YOUR INSTRUCTIONS =>
Go to the line holding "D4: diode 1N4148" in the entries below and write out exactly every line down to and including the line holding "R3: 27k (+12V, IC2/PB0) -> 27k (+12V, GND)".

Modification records
>>>

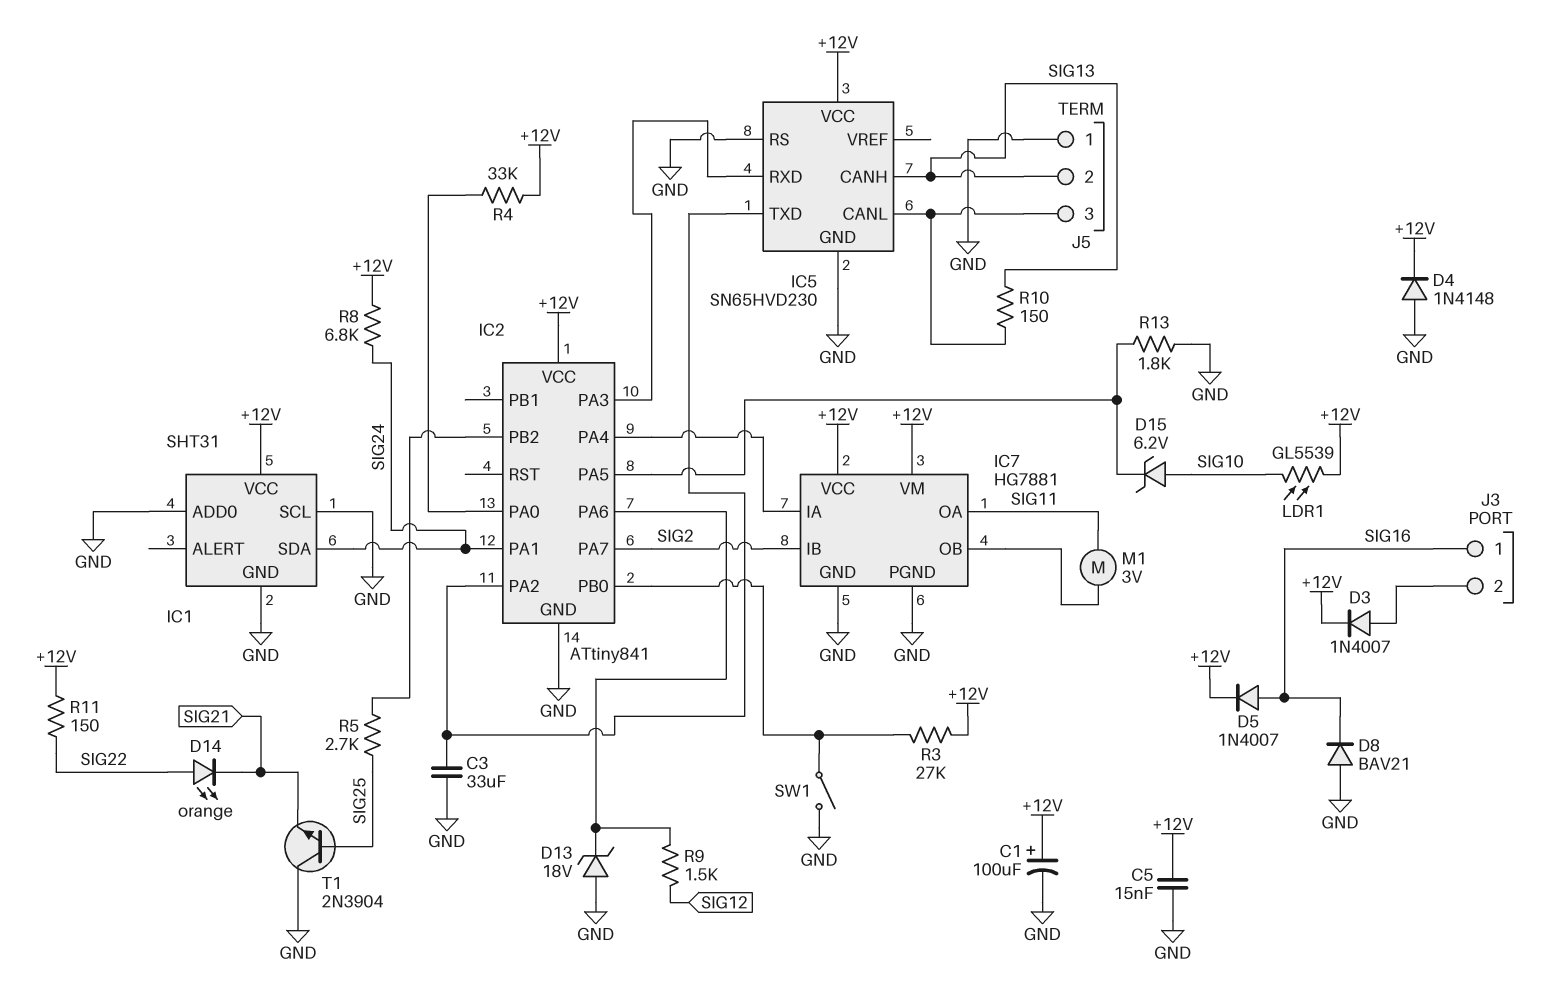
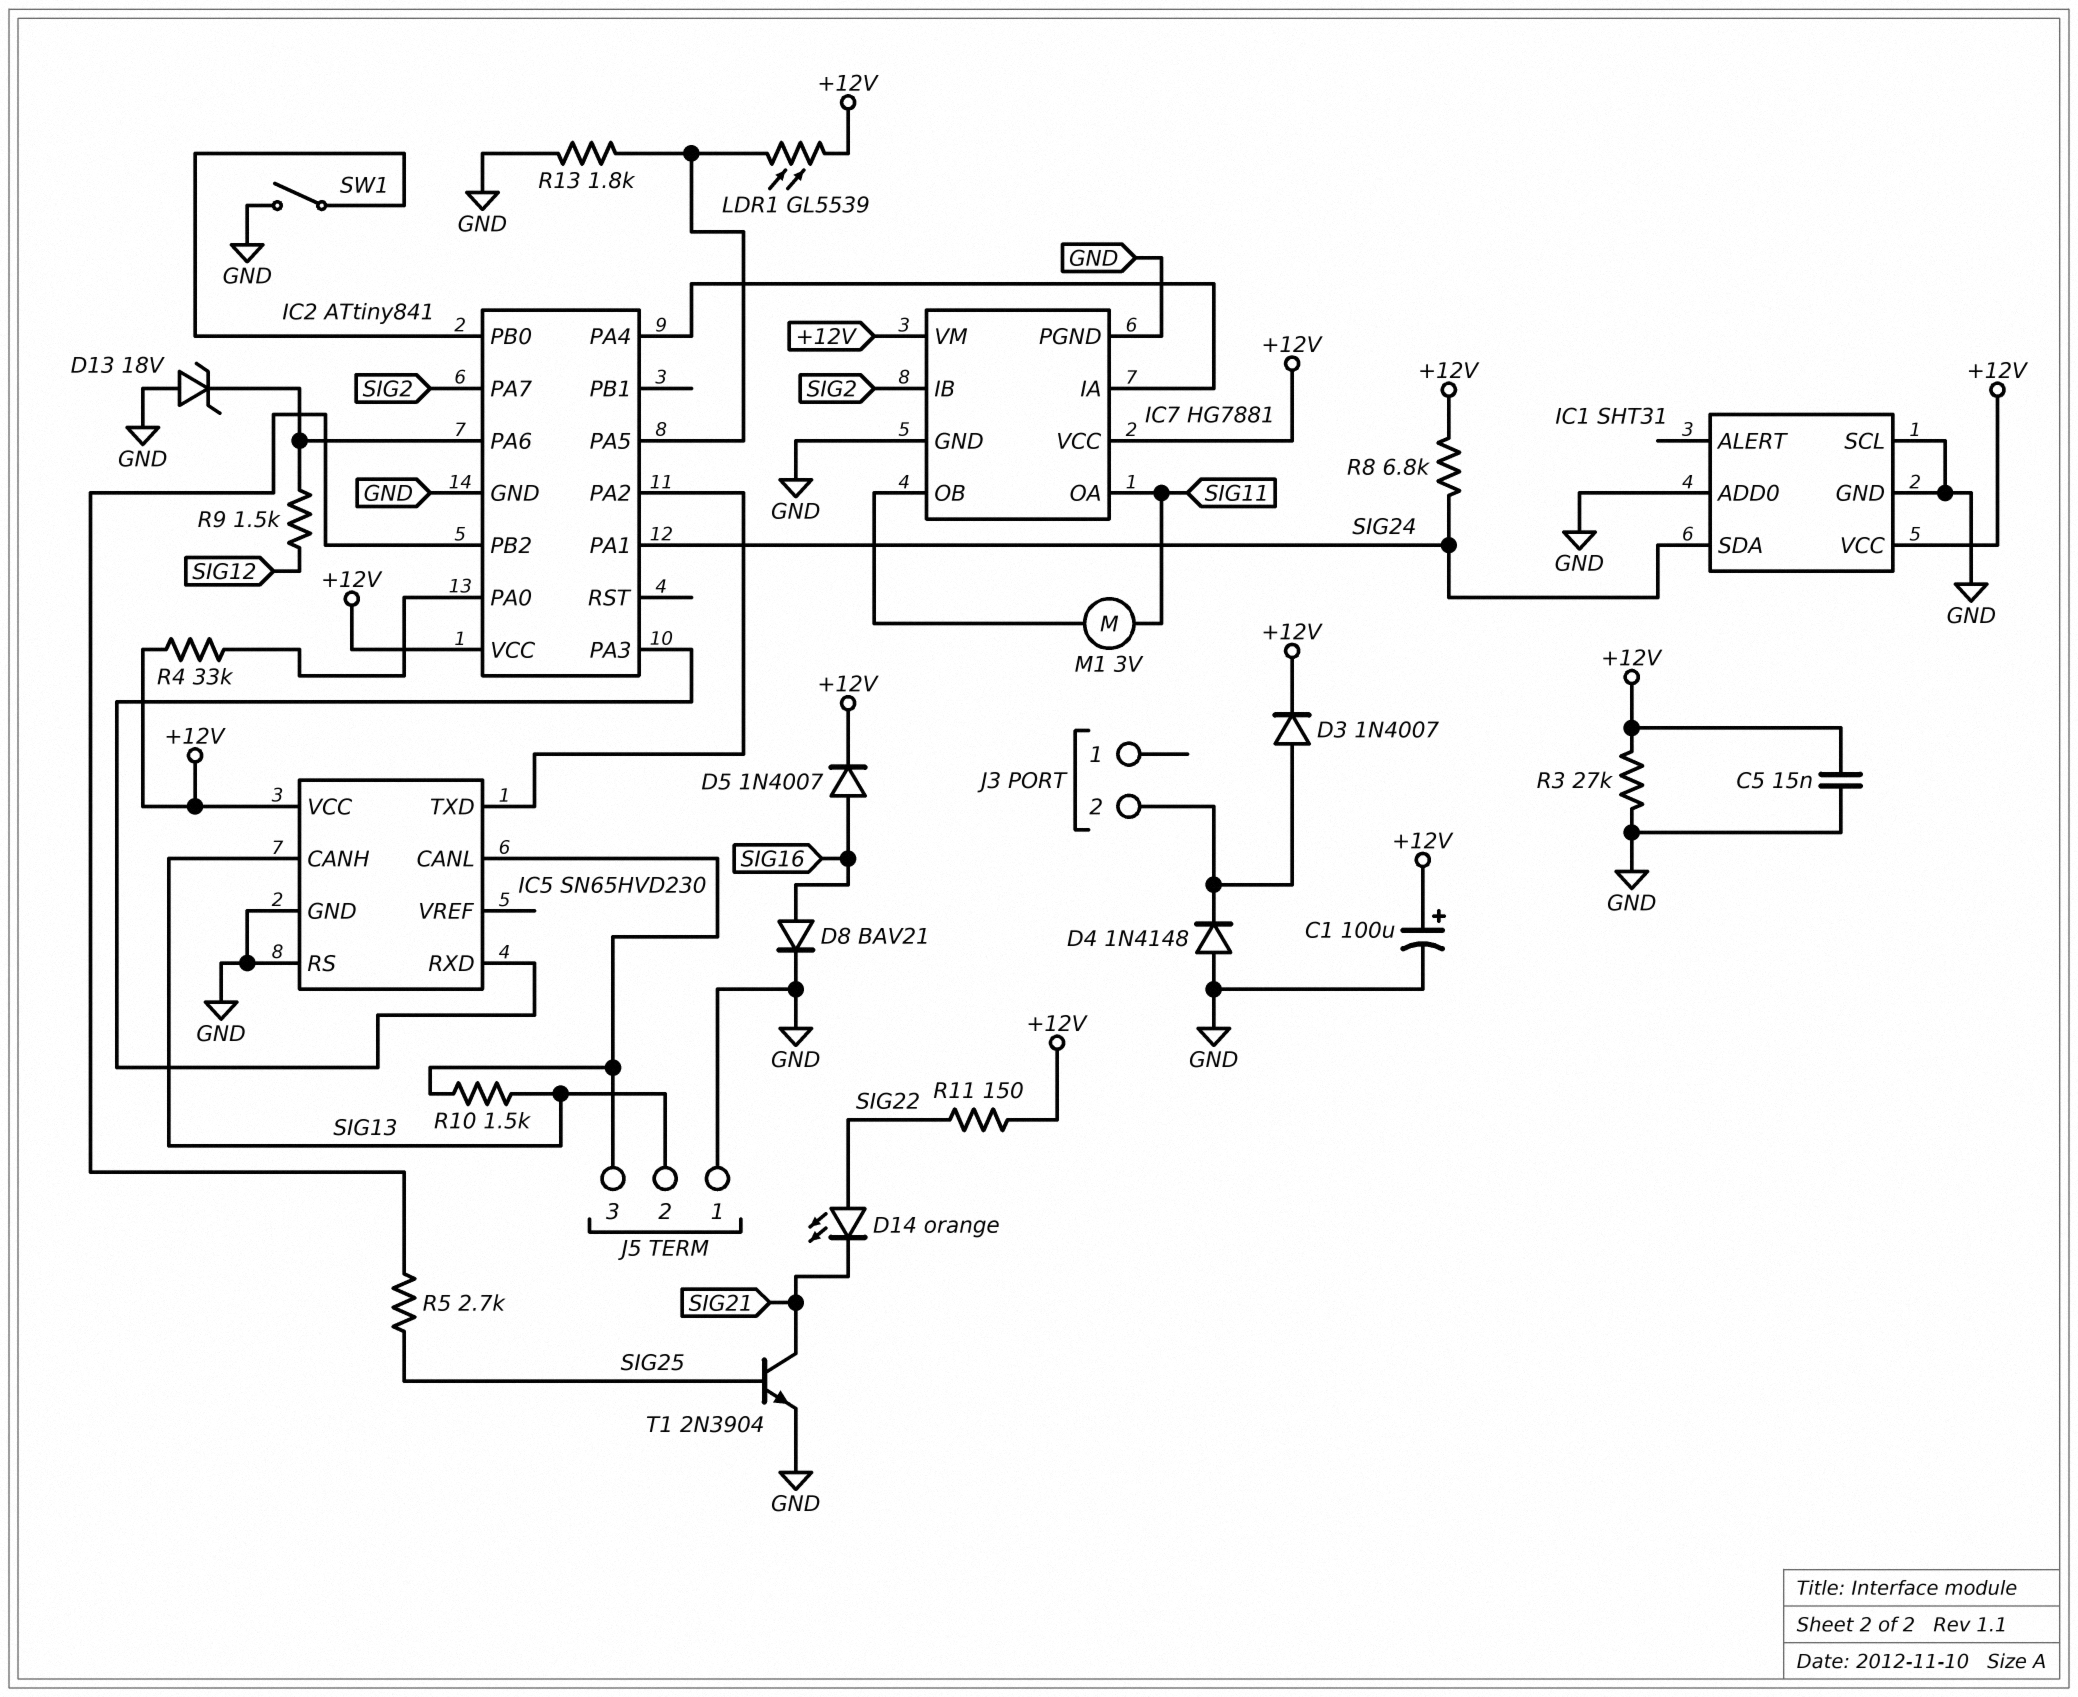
C3: 33uF (GND, IC2/PA2) -> none
D4: diode 1N4148 (A GND, K +12V) -> diode 1N4148 (A GND, K J3/2)
D8: diode BAV21 (A GND, K SIG16) -> diode BAV21 (A SIG16, K GND)
D15: zener 6.2V (A SIG10, K IC2/PA5) -> none
J3 pin 1: SIG16 -> none
LDR1: GL5539 (+12V, SIG10) -> GL5539 (+12V, IC2/PA5)
R3: 27k (+12V, IC2/PB0) -> 27k (+12V, GND)
R10: 150 (IC5/CANL, SIG13) -> 1.5k (IC5/CANL, SIG13)
T1: NPN 2N3904 (B SIG25, C GND, E SIG21) -> NPN 2N3904 (B SIG25, C SIG21, E GND)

<<<

RESPONSE =>
D4: diode 1N4148 (A GND, K +12V) -> diode 1N4148 (A GND, K J3/2)
D8: diode BAV21 (A GND, K SIG16) -> diode BAV21 (A SIG16, K GND)
D15: zener 6.2V (A SIG10, K IC2/PA5) -> none
J3 pin 1: SIG16 -> none
LDR1: GL5539 (+12V, SIG10) -> GL5539 (+12V, IC2/PA5)
R3: 27k (+12V, IC2/PB0) -> 27k (+12V, GND)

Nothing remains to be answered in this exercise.